[ABOUT THIS EXERCISE]:
Going down the data below, set down exactly the line with "relocated,purple lace-up shoe,(508" and each line after it through the line with "exchanged,turquoise drum,(206 213),russet"; no other lines.

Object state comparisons
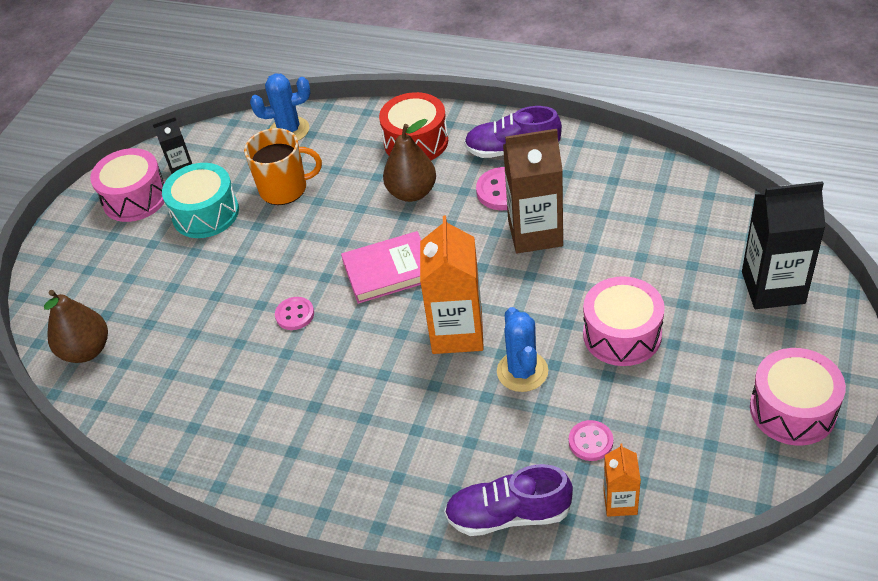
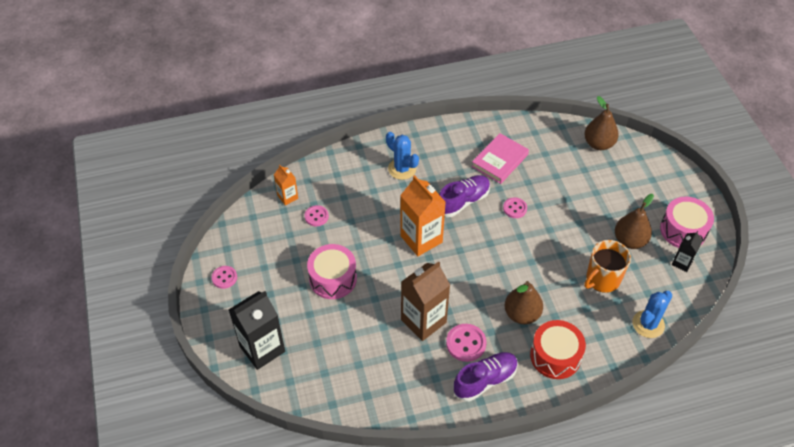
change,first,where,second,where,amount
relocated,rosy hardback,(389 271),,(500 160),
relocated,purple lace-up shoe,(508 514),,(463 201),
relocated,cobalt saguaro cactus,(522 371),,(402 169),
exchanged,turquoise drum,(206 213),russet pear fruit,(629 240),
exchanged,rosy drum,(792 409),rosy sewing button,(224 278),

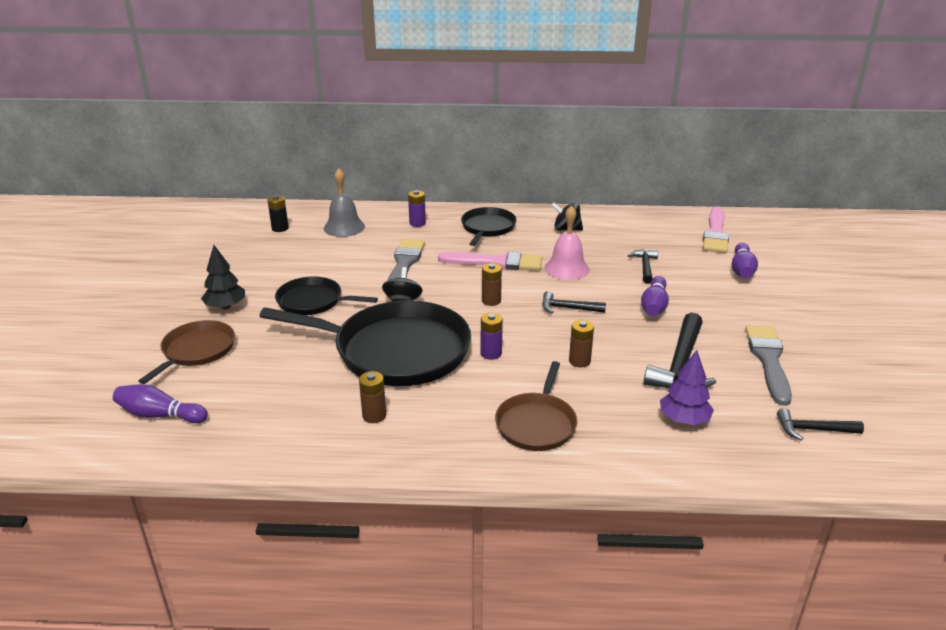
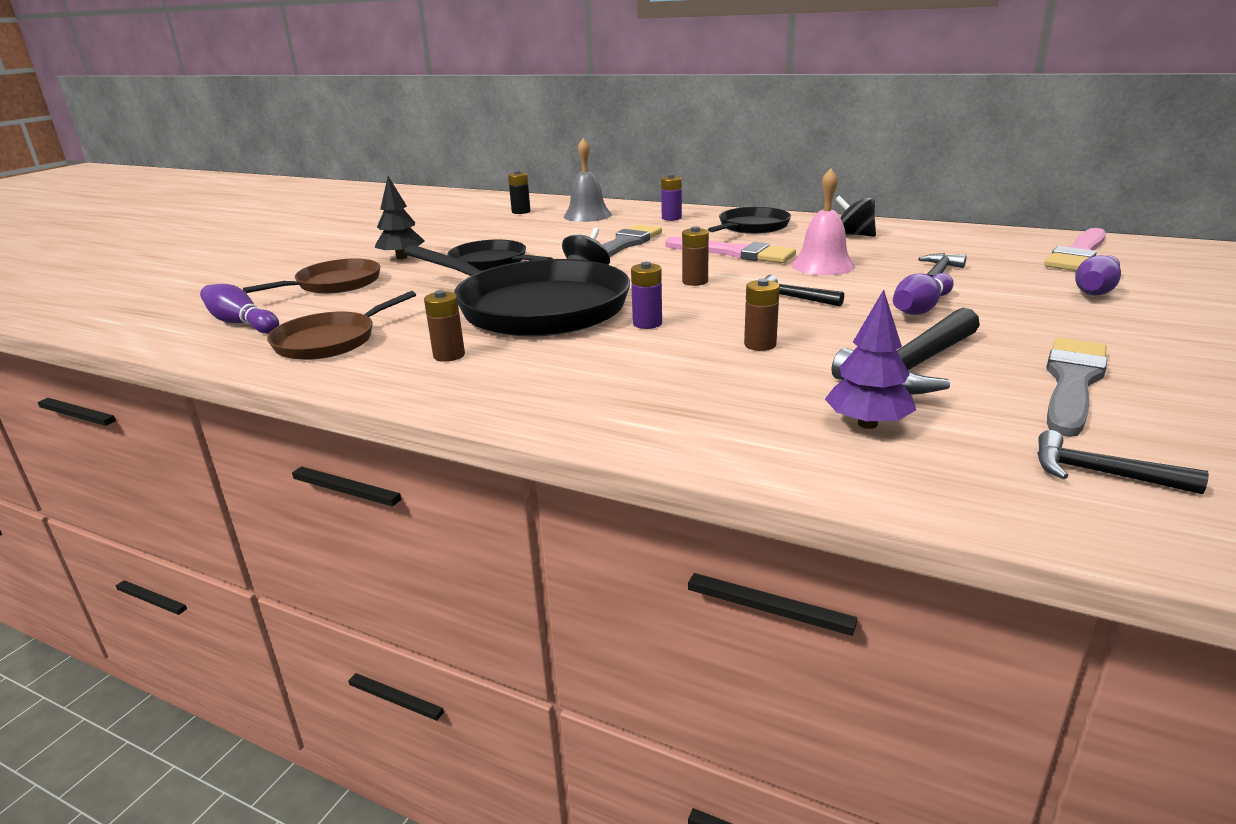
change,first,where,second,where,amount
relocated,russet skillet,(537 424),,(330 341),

==

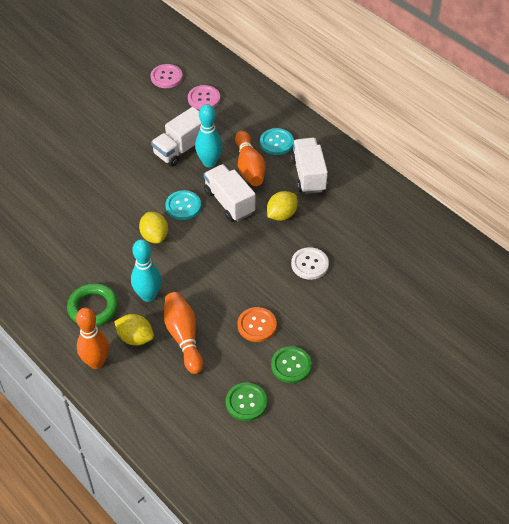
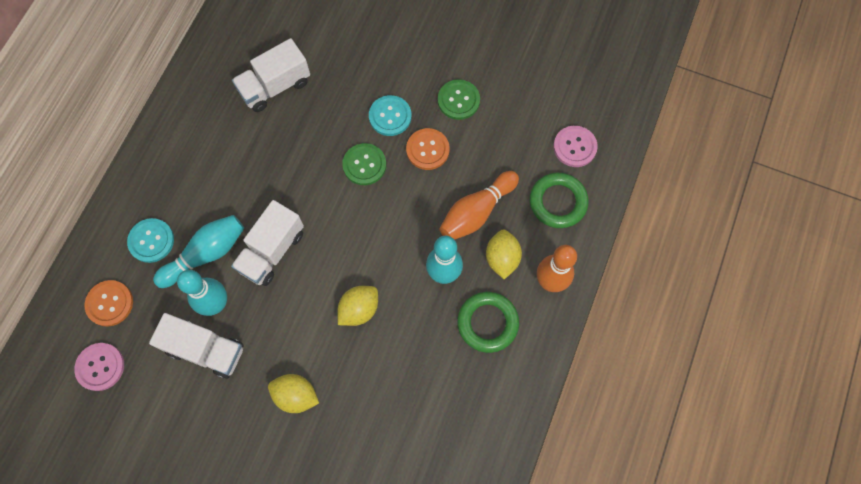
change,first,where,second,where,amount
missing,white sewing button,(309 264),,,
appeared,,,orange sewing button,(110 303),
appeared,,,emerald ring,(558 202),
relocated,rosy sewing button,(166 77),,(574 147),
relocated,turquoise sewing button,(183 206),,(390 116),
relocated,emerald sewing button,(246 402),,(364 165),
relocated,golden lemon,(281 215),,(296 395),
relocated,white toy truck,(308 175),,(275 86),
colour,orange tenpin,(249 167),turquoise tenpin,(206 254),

[ANSWER TO THIS PROBLEM]:
relocated,purple lace-up shoe,(508 514),,(463 201),
relocated,cobalt saguaro cactus,(522 371),,(402 169),
exchanged,turquoise drum,(206 213),russet pear fruit,(629 240),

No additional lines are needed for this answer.